#### THE EXERCISE
Give the lines of the records as a JSON list of strings, one string per line, from the start of the records through the line containing "red diamond: moved 3 px left", that line included, with blank lines omitted. Leave the pictures out of the list.
──────────
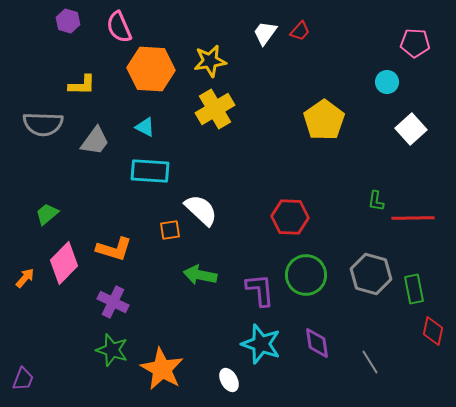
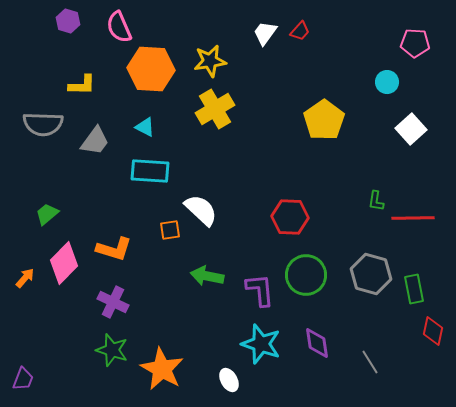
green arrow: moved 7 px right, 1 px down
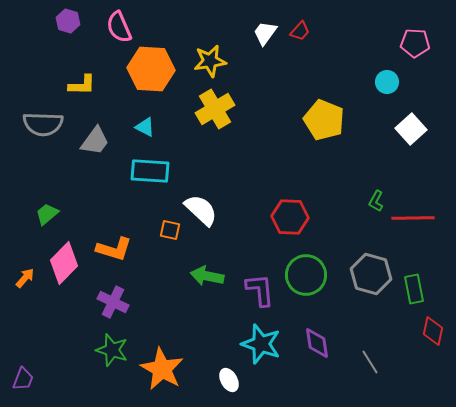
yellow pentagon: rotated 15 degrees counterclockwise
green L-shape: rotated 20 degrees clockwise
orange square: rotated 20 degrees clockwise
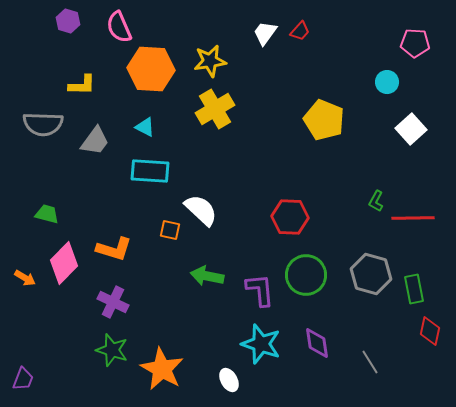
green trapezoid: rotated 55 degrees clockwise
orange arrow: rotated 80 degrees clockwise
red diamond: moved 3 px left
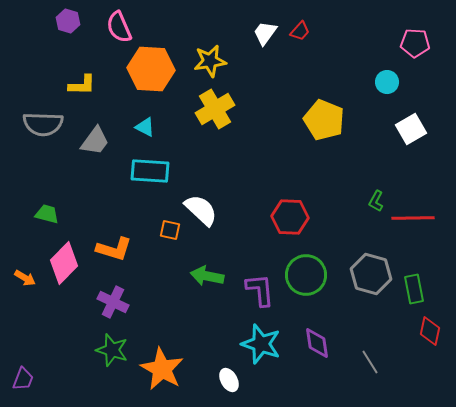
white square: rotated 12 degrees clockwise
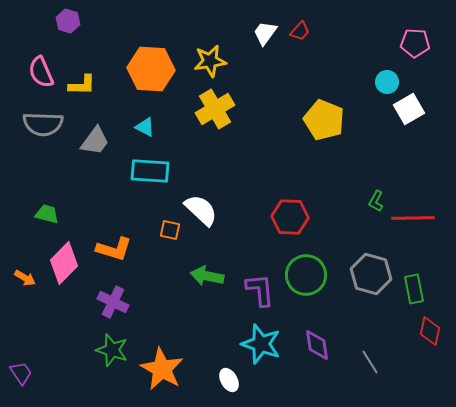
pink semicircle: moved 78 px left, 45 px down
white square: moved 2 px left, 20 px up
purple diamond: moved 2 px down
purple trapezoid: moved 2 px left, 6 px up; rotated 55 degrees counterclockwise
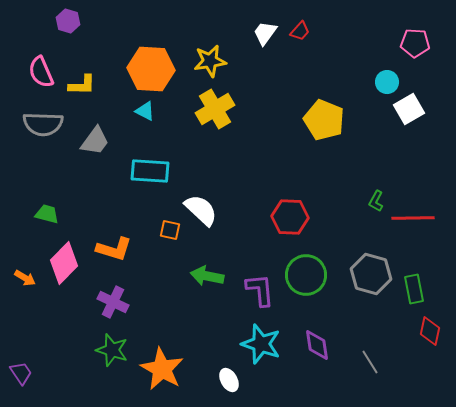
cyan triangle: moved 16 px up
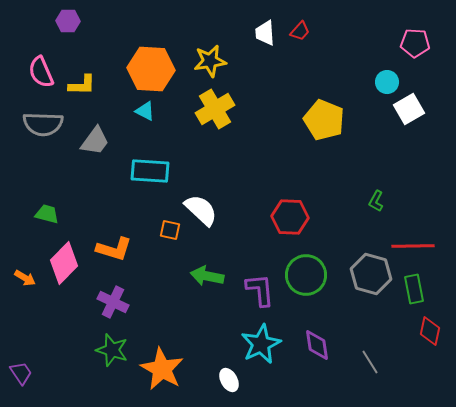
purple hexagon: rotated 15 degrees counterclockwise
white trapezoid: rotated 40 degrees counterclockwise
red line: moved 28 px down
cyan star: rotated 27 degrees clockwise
──────────
#### ANSWER
[
  "green arrow: moved 7 px right, 1 px down",
  "yellow pentagon: rotated 15 degrees counterclockwise",
  "green L-shape: rotated 20 degrees clockwise",
  "orange square: rotated 20 degrees clockwise",
  "green trapezoid: rotated 55 degrees clockwise",
  "orange arrow: rotated 80 degrees clockwise",
  "red diamond: moved 3 px left"
]